WHAT IS REQUIRED
I need the lines below from the one with "camera: 85 degrees right, 10 degrees down" down to the one with "none -> orange bowl [485,399,549,462]" reproduced exactly, both ends included, and nothing else.

RECORDS
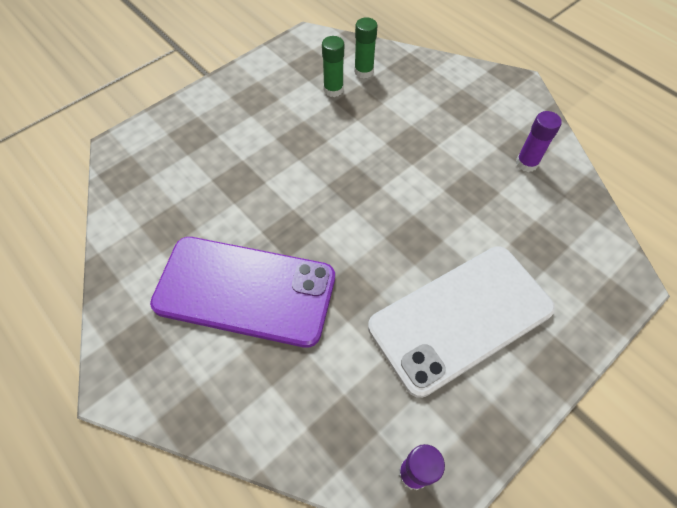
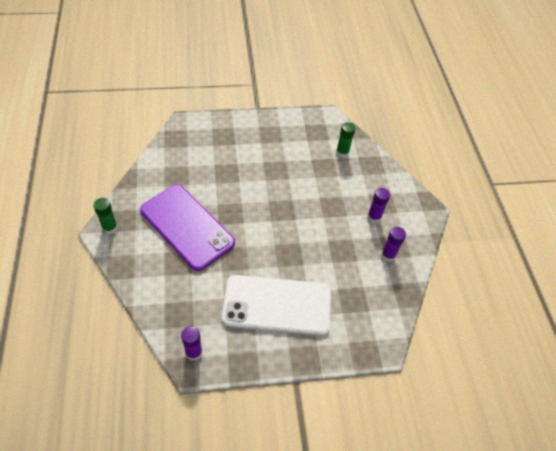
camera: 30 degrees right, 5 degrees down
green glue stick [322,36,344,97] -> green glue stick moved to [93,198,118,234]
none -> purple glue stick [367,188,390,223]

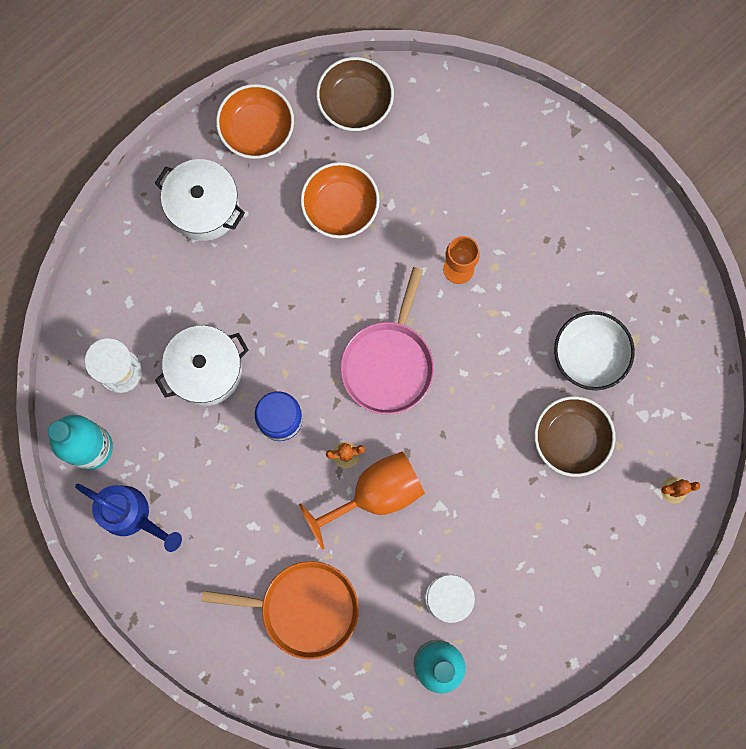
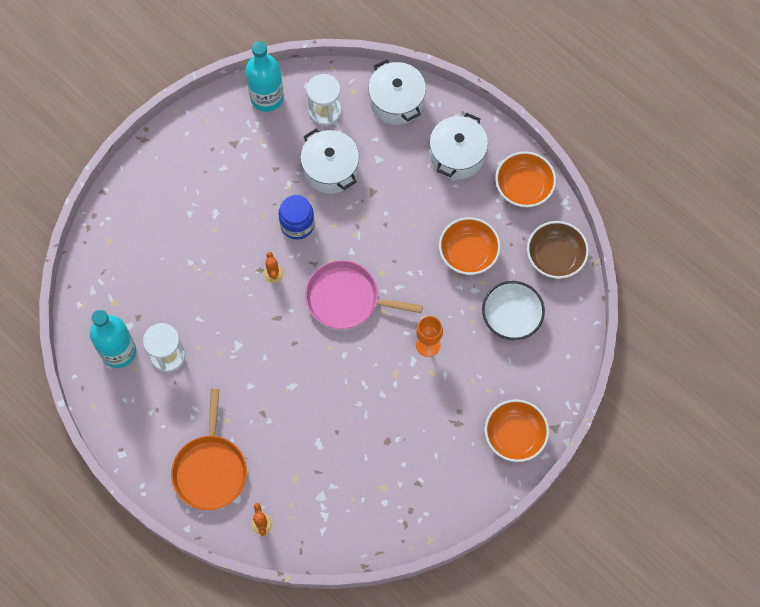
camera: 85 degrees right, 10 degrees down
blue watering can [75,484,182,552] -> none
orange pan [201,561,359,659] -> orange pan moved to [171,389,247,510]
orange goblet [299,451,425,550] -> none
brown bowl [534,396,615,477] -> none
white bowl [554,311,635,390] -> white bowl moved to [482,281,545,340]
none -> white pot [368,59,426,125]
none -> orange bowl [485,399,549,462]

* * *

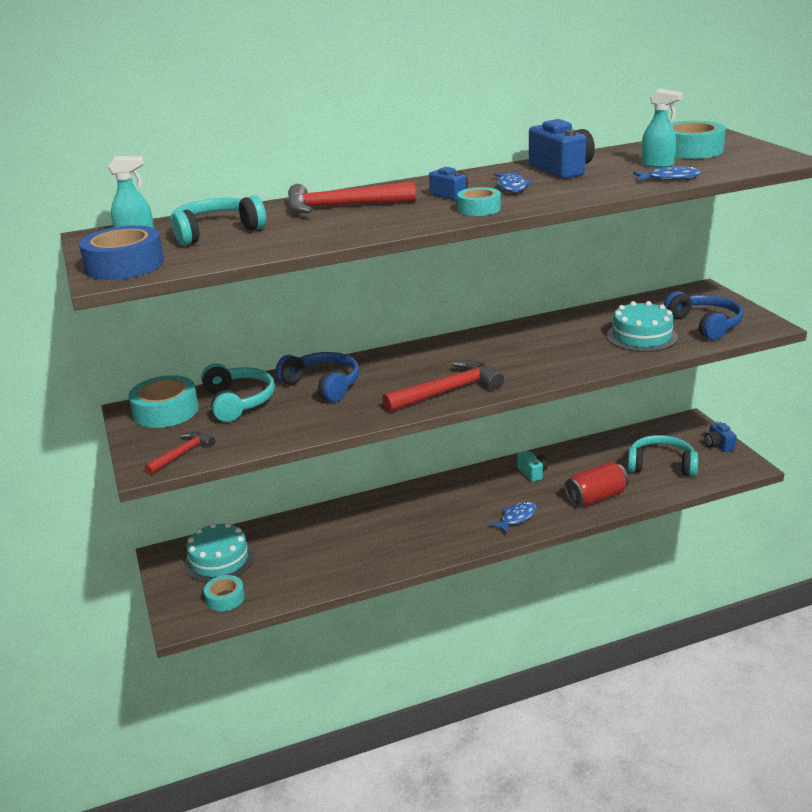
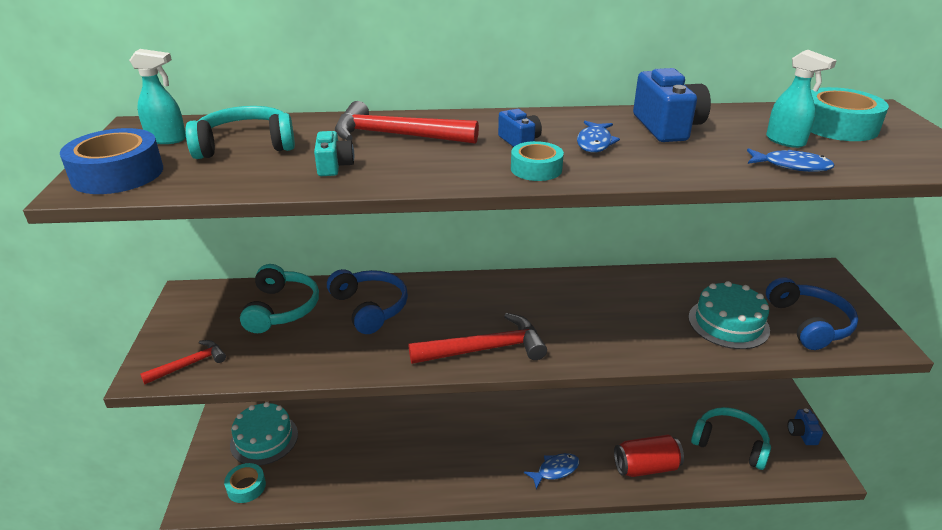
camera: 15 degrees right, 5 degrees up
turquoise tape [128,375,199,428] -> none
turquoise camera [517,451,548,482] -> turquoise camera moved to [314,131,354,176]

RESULT
camera: 85 degrees right, 10 degrees down
blue watering can [75,484,182,552] -> none
orange pan [201,561,359,659] -> orange pan moved to [171,389,247,510]
orange goblet [299,451,425,550] -> none
brown bowl [534,396,615,477] -> none
white bowl [554,311,635,390] -> white bowl moved to [482,281,545,340]
none -> white pot [368,59,426,125]
none -> orange bowl [485,399,549,462]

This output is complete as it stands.